What to produce: From the data below, return only the lines from the one with "(460, 474) = (419, 550): grey domino -> none" through the one with "(781, 209) = (433, 219): none -> grey bowl", exact and inclusive, with pictures left out.

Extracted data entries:

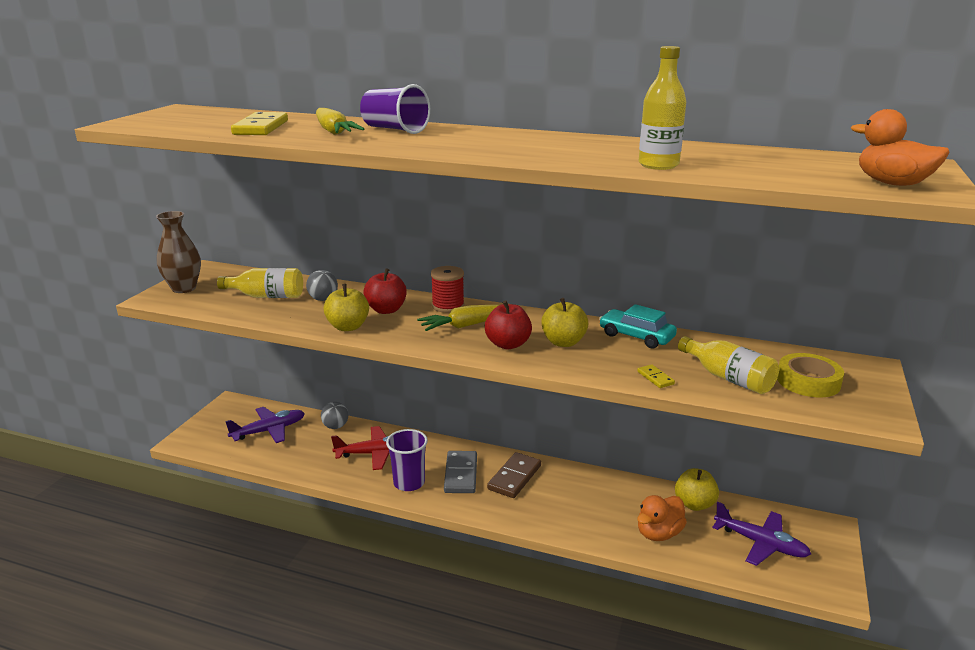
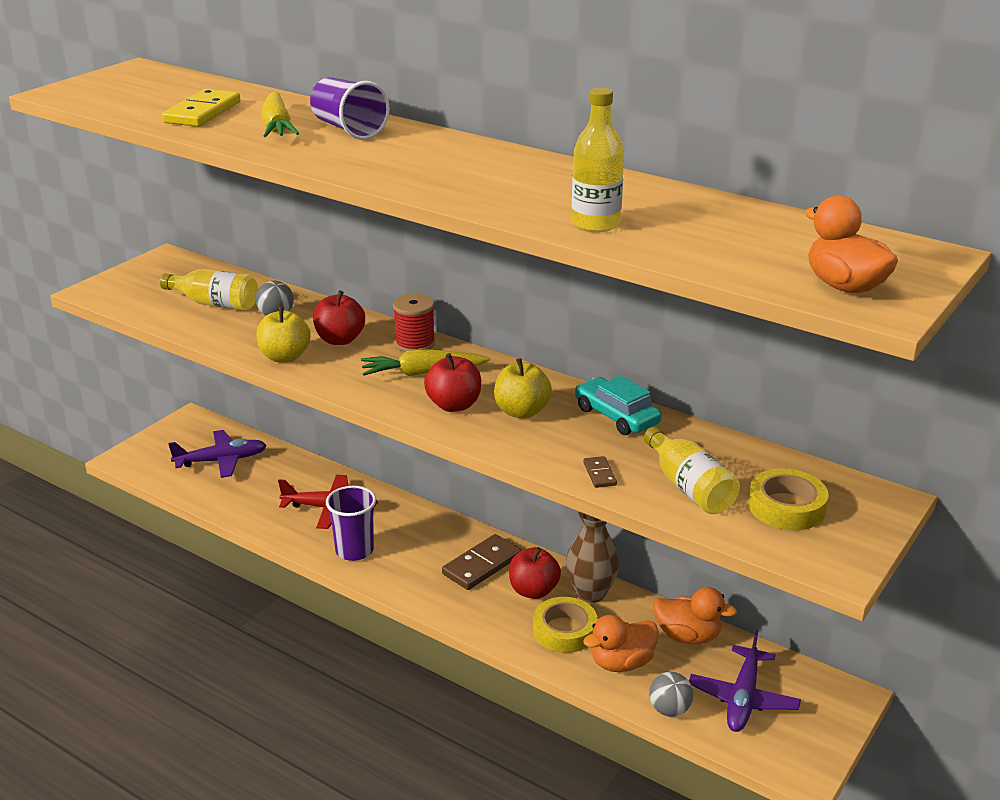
camera: 15 degrees right, 5 degrees up
(184, 288) = (129, 281): brown vase -> brown vase (590, 593)
(335, 426) = (299, 467): grey ball -> grey ball (669, 710)
(460, 474) = (419, 550): grey domino -> none
(563, 490) = (533, 590): none -> red apple
(603, 516) = (564, 630): none -> yellow tape
(655, 378) = (599, 474): yellow domino -> brown domino
(694, 504) = (688, 636): yellow apple -> orange duck
(760, 543) = (743, 698): purple plane -> purple plane turned 60 degrees clockwise

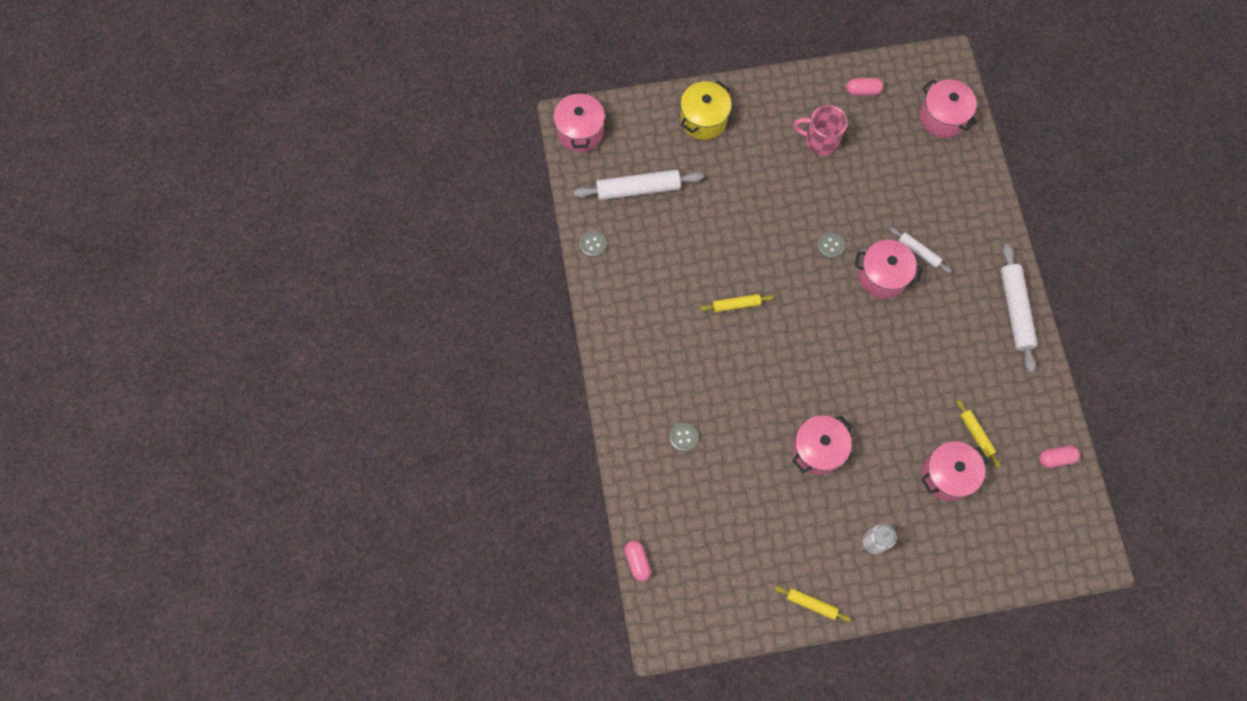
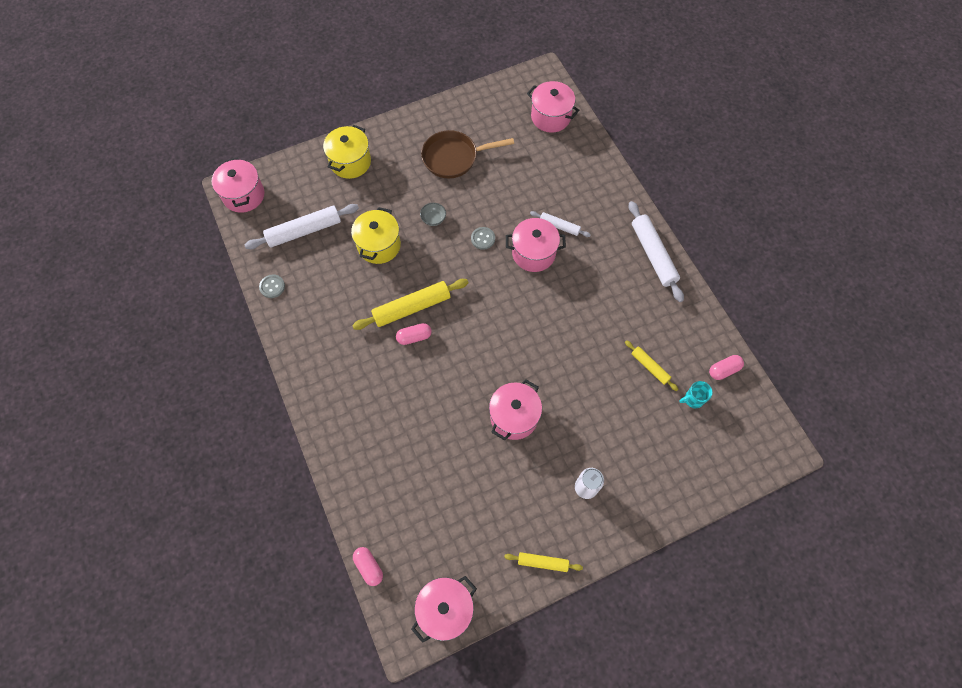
camera: 15 degrees left, 5 degrees down
(683, 437) = (389, 437): grey button -> none
(715, 225) = (379, 245): none -> yellow pot
(736, 304) = (411, 307): yellow rolling pin -> yellow rolling pin, size x1.81
(781, 209) = (433, 219): none -> grey bowl
(820, 141) = (454, 157): pink mug -> brown pan
(863, 91) = (480, 111): pink capsule -> pink capsule (414, 337)
(946, 475) = (634, 409): pink pot -> pink pot (445, 609)
(1013, 481) = (693, 399): none -> turquoise mug

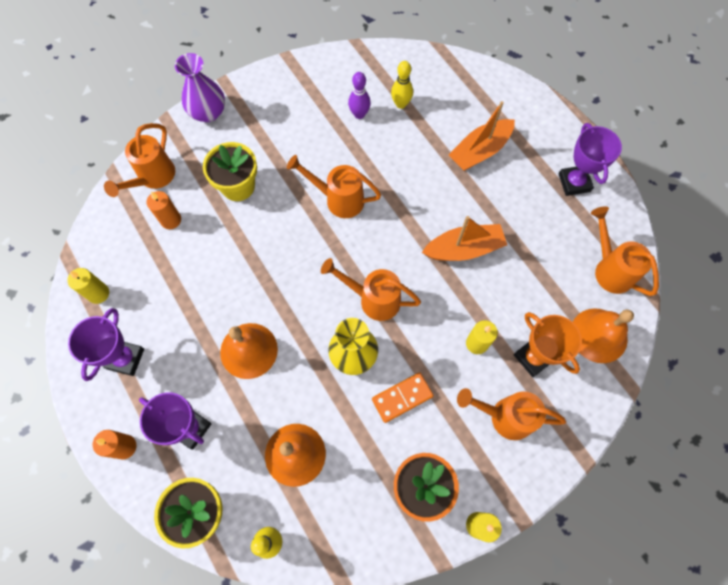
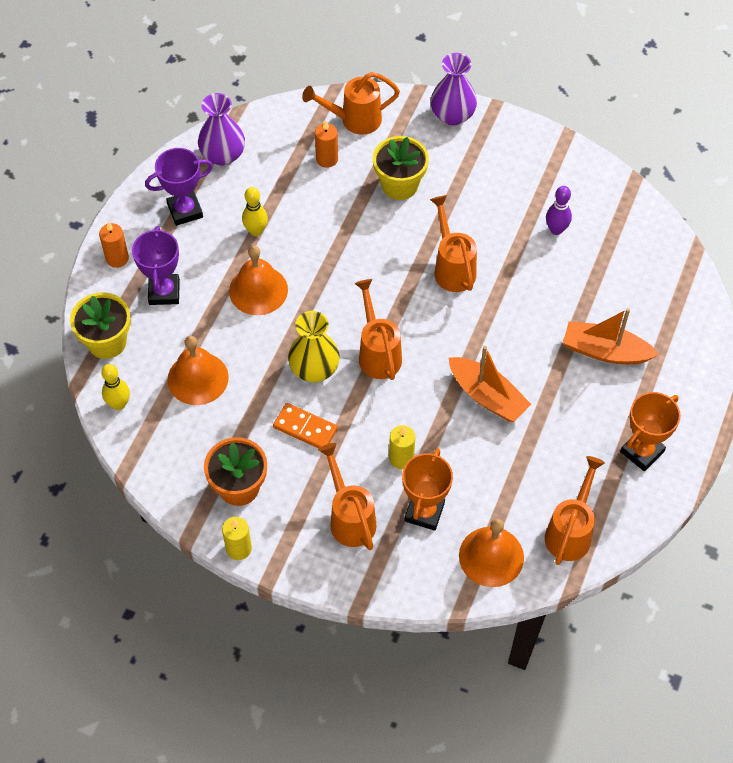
camera: 55 degrees right, 10 degrees down
(98, 293) = (223, 155): yellow candle -> purple vase
(401, 104) = (598, 256): yellow bowling pin -> yellow bowling pin (256, 231)
(574, 182) = (642, 452): purple trophy -> orange trophy

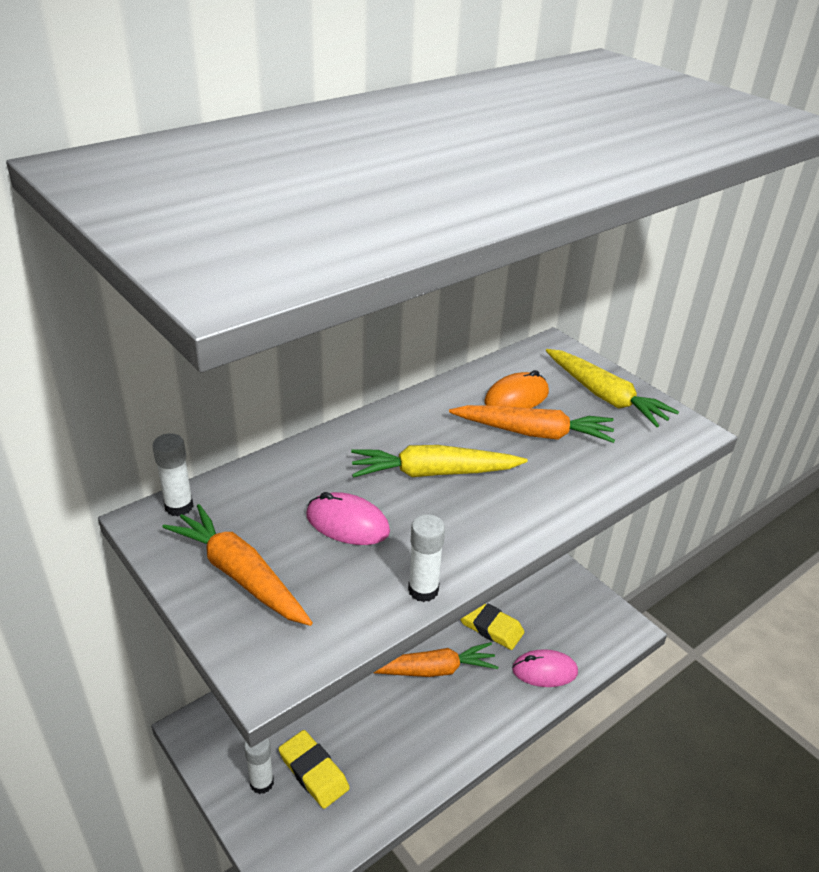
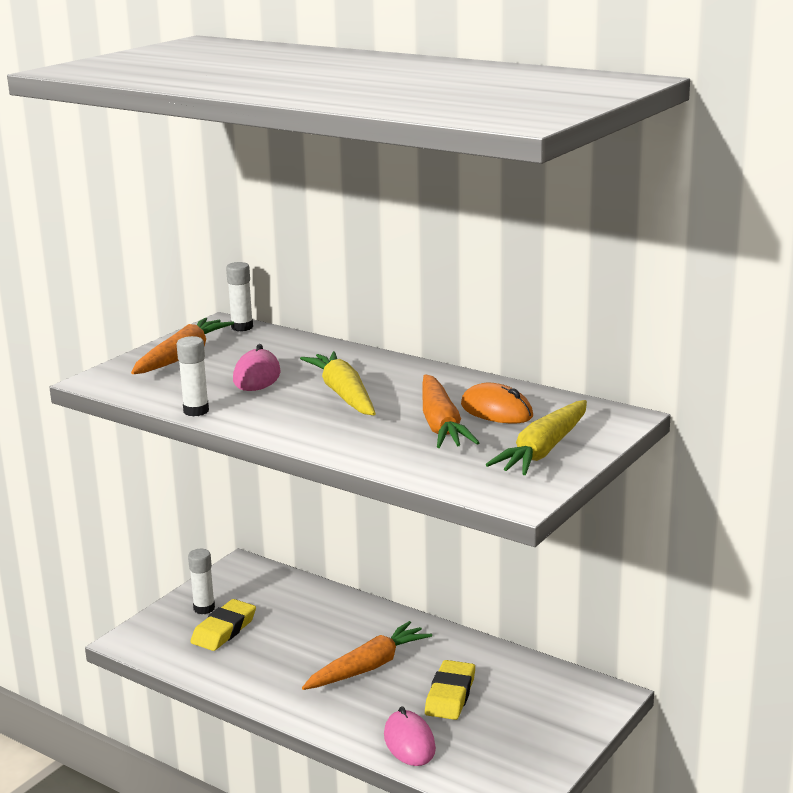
camera: 75 degrees right, 15 degrees down
(429, 670) = (367, 667): orange carrot -> orange carrot turned 105 degrees counterclockwise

Output:
(460, 474) = (419, 550): grey domino -> none
(563, 490) = (533, 590): none -> red apple
(603, 516) = (564, 630): none -> yellow tape
(655, 378) = (599, 474): yellow domino -> brown domino
(694, 504) = (688, 636): yellow apple -> orange duck
(760, 543) = (743, 698): purple plane -> purple plane turned 60 degrees clockwise

camera: 15 degrees left, 5 degrees down
(683, 437) = (389, 437): grey button -> none
(715, 225) = (379, 245): none -> yellow pot
(736, 304) = (411, 307): yellow rolling pin -> yellow rolling pin, size x1.81
(781, 209) = (433, 219): none -> grey bowl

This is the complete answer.